The only acceptable output is every entry, printed exactly.

——————————

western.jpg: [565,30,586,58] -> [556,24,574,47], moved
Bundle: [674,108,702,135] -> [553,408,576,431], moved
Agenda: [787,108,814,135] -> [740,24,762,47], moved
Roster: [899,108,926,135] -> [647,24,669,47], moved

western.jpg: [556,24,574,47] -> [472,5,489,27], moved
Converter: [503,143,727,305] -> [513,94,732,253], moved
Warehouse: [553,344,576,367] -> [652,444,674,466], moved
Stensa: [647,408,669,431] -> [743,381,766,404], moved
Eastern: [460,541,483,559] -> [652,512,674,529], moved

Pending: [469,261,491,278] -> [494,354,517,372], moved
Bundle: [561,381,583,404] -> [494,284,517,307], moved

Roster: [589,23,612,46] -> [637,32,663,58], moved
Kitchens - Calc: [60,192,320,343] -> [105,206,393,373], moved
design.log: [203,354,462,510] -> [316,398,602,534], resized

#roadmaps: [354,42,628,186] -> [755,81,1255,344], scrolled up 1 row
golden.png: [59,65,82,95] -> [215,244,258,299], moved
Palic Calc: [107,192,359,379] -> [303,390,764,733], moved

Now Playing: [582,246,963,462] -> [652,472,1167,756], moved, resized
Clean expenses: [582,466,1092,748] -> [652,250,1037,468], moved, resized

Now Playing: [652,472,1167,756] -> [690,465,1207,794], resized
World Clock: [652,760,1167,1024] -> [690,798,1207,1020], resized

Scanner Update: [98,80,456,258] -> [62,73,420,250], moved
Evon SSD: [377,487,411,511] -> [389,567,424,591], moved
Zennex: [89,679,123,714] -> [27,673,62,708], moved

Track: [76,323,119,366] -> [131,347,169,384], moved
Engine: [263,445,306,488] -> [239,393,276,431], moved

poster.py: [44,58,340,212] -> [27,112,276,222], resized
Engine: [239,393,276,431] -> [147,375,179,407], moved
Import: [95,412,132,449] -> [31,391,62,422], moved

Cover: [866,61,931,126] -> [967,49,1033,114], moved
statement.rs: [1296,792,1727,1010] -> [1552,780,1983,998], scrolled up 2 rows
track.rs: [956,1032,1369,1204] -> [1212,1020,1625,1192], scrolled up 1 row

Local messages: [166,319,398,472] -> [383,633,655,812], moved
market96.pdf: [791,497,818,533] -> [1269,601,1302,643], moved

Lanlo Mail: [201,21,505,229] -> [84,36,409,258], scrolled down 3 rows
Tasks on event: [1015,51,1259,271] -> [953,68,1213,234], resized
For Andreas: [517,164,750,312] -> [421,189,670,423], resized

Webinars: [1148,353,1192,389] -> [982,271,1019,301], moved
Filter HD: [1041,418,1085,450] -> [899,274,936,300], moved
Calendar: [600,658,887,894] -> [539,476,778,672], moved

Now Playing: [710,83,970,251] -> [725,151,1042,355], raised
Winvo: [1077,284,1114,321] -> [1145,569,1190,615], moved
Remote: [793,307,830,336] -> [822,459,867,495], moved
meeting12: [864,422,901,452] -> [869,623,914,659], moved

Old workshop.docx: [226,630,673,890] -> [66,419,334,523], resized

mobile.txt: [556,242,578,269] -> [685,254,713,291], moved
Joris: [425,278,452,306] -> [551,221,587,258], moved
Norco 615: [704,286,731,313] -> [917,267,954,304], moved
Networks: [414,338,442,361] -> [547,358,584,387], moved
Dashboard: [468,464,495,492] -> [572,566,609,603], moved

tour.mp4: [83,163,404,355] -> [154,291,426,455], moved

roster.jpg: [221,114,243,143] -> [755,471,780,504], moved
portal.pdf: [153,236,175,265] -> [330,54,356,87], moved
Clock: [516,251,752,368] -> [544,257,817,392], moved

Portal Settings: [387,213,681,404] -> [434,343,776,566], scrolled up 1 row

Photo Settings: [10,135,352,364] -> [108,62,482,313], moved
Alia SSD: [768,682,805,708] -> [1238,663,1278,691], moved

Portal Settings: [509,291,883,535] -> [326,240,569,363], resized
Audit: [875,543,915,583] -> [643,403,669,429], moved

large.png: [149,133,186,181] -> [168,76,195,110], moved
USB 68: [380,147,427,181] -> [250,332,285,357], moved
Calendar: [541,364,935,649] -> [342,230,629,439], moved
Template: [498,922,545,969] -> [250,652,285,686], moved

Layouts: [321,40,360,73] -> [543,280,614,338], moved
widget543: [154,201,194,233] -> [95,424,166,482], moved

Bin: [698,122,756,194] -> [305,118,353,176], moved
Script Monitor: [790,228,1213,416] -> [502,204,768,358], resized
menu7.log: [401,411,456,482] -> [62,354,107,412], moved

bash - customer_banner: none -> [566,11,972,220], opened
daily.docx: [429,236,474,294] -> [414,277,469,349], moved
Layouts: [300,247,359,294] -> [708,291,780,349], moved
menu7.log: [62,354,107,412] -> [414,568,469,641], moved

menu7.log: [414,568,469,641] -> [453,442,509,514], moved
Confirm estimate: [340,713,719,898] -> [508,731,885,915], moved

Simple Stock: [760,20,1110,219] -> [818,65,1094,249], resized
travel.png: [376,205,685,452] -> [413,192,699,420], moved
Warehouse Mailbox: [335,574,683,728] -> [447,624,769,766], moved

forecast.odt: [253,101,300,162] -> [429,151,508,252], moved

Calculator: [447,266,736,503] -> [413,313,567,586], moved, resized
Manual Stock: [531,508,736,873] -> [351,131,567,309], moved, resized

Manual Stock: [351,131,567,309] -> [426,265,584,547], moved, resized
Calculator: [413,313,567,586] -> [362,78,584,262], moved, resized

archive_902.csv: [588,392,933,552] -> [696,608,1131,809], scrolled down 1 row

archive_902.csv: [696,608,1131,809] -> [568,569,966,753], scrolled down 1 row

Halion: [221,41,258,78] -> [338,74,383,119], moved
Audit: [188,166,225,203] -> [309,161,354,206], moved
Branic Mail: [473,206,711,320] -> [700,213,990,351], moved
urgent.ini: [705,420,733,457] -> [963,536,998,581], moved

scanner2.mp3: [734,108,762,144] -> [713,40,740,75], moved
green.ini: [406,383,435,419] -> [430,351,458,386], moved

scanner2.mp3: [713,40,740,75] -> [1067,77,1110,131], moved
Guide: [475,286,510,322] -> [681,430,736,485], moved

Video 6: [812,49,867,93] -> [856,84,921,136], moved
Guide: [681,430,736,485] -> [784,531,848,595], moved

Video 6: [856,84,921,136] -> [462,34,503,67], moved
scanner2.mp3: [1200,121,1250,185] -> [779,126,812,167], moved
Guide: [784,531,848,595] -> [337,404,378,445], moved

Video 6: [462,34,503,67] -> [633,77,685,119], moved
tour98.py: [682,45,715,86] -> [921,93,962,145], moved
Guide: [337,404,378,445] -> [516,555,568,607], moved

——————————

### [EXERCISE ANSWER]
western.jpg: [565,30,586,58] -> [556,24,574,47], moved
Bundle: [674,108,702,135] -> [553,408,576,431], moved
Agenda: [787,108,814,135] -> [740,24,762,47], moved
Roster: [899,108,926,135] -> [647,24,669,47], moved

western.jpg: [556,24,574,47] -> [472,5,489,27], moved
Converter: [503,143,727,305] -> [513,94,732,253], moved
Warehouse: [553,344,576,367] -> [652,444,674,466], moved
Stensa: [647,408,669,431] -> [743,381,766,404], moved
Eastern: [460,541,483,559] -> [652,512,674,529], moved

Pending: [469,261,491,278] -> [494,354,517,372], moved
Bundle: [561,381,583,404] -> [494,284,517,307], moved

Roster: [589,23,612,46] -> [637,32,663,58], moved
Kitchens - Calc: [60,192,320,343] -> [105,206,393,373], moved
design.log: [203,354,462,510] -> [316,398,602,534], resized

#roadmaps: [354,42,628,186] -> [755,81,1255,344], scrolled up 1 row
golden.png: [59,65,82,95] -> [215,244,258,299], moved
Palic Calc: [107,192,359,379] -> [303,390,764,733], moved

Now Playing: [582,246,963,462] -> [652,472,1167,756], moved, resized
Clean expenses: [582,466,1092,748] -> [652,250,1037,468], moved, resized

Now Playing: [652,472,1167,756] -> [690,465,1207,794], resized
World Clock: [652,760,1167,1024] -> [690,798,1207,1020], resized

Scanner Update: [98,80,456,258] -> [62,73,420,250], moved
Evon SSD: [377,487,411,511] -> [389,567,424,591], moved
Zennex: [89,679,123,714] -> [27,673,62,708], moved

Track: [76,323,119,366] -> [131,347,169,384], moved
Engine: [263,445,306,488] -> [239,393,276,431], moved

poster.py: [44,58,340,212] -> [27,112,276,222], resized
Engine: [239,393,276,431] -> [147,375,179,407], moved
Import: [95,412,132,449] -> [31,391,62,422], moved

Cover: [866,61,931,126] -> [967,49,1033,114], moved
statement.rs: [1296,792,1727,1010] -> [1552,780,1983,998], scrolled up 2 rows
track.rs: [956,1032,1369,1204] -> [1212,1020,1625,1192], scrolled up 1 row

Local messages: [166,319,398,472] -> [383,633,655,812], moved
market96.pdf: [791,497,818,533] -> [1269,601,1302,643], moved

Lanlo Mail: [201,21,505,229] -> [84,36,409,258], scrolled down 3 rows
Tasks on event: [1015,51,1259,271] -> [953,68,1213,234], resized
For Andreas: [517,164,750,312] -> [421,189,670,423], resized

Webinars: [1148,353,1192,389] -> [982,271,1019,301], moved
Filter HD: [1041,418,1085,450] -> [899,274,936,300], moved
Calendar: [600,658,887,894] -> [539,476,778,672], moved

Now Playing: [710,83,970,251] -> [725,151,1042,355], raised
Winvo: [1077,284,1114,321] -> [1145,569,1190,615], moved
Remote: [793,307,830,336] -> [822,459,867,495], moved
meeting12: [864,422,901,452] -> [869,623,914,659], moved

Old workshop.docx: [226,630,673,890] -> [66,419,334,523], resized

mobile.txt: [556,242,578,269] -> [685,254,713,291], moved
Joris: [425,278,452,306] -> [551,221,587,258], moved
Norco 615: [704,286,731,313] -> [917,267,954,304], moved
Networks: [414,338,442,361] -> [547,358,584,387], moved
Dashboard: [468,464,495,492] -> [572,566,609,603], moved

tour.mp4: [83,163,404,355] -> [154,291,426,455], moved

roster.jpg: [221,114,243,143] -> [755,471,780,504], moved
portal.pdf: [153,236,175,265] -> [330,54,356,87], moved
Clock: [516,251,752,368] -> [544,257,817,392], moved

Portal Settings: [387,213,681,404] -> [434,343,776,566], scrolled up 1 row

Photo Settings: [10,135,352,364] -> [108,62,482,313], moved
Alia SSD: [768,682,805,708] -> [1238,663,1278,691], moved

Portal Settings: [509,291,883,535] -> [326,240,569,363], resized
Audit: [875,543,915,583] -> [643,403,669,429], moved

large.png: [149,133,186,181] -> [168,76,195,110], moved
USB 68: [380,147,427,181] -> [250,332,285,357], moved
Calendar: [541,364,935,649] -> [342,230,629,439], moved
Template: [498,922,545,969] -> [250,652,285,686], moved

Layouts: [321,40,360,73] -> [543,280,614,338], moved
widget543: [154,201,194,233] -> [95,424,166,482], moved

Bin: [698,122,756,194] -> [305,118,353,176], moved
Script Monitor: [790,228,1213,416] -> [502,204,768,358], resized
menu7.log: [401,411,456,482] -> [62,354,107,412], moved

bash - customer_banner: none -> [566,11,972,220], opened
daily.docx: [429,236,474,294] -> [414,277,469,349], moved
Layouts: [300,247,359,294] -> [708,291,780,349], moved
menu7.log: [62,354,107,412] -> [414,568,469,641], moved

menu7.log: [414,568,469,641] -> [453,442,509,514], moved
Confirm estimate: [340,713,719,898] -> [508,731,885,915], moved

Simple Stock: [760,20,1110,219] -> [818,65,1094,249], resized
travel.png: [376,205,685,452] -> [413,192,699,420], moved
Warehouse Mailbox: [335,574,683,728] -> [447,624,769,766], moved

forecast.odt: [253,101,300,162] -> [429,151,508,252], moved

Calculator: [447,266,736,503] -> [413,313,567,586], moved, resized
Manual Stock: [531,508,736,873] -> [351,131,567,309], moved, resized

Manual Stock: [351,131,567,309] -> [426,265,584,547], moved, resized
Calculator: [413,313,567,586] -> [362,78,584,262], moved, resized

archive_902.csv: [588,392,933,552] -> [696,608,1131,809], scrolled down 1 row

archive_902.csv: [696,608,1131,809] -> [568,569,966,753], scrolled down 1 row

Halion: [221,41,258,78] -> [338,74,383,119], moved
Audit: [188,166,225,203] -> [309,161,354,206], moved
Branic Mail: [473,206,711,320] -> [700,213,990,351], moved
urgent.ini: [705,420,733,457] -> [963,536,998,581], moved

scanner2.mp3: [734,108,762,144] -> [713,40,740,75], moved
green.ini: [406,383,435,419] -> [430,351,458,386], moved

scanner2.mp3: [713,40,740,75] -> [1067,77,1110,131], moved
Guide: [475,286,510,322] -> [681,430,736,485], moved

Video 6: [812,49,867,93] -> [856,84,921,136], moved
Guide: [681,430,736,485] -> [784,531,848,595], moved

Video 6: [856,84,921,136] -> [462,34,503,67], moved
scanner2.mp3: [1200,121,1250,185] -> [779,126,812,167], moved
Guide: [784,531,848,595] -> [337,404,378,445], moved

Video 6: [462,34,503,67] -> [633,77,685,119], moved
tour98.py: [682,45,715,86] -> [921,93,962,145], moved
Guide: [337,404,378,445] -> [516,555,568,607], moved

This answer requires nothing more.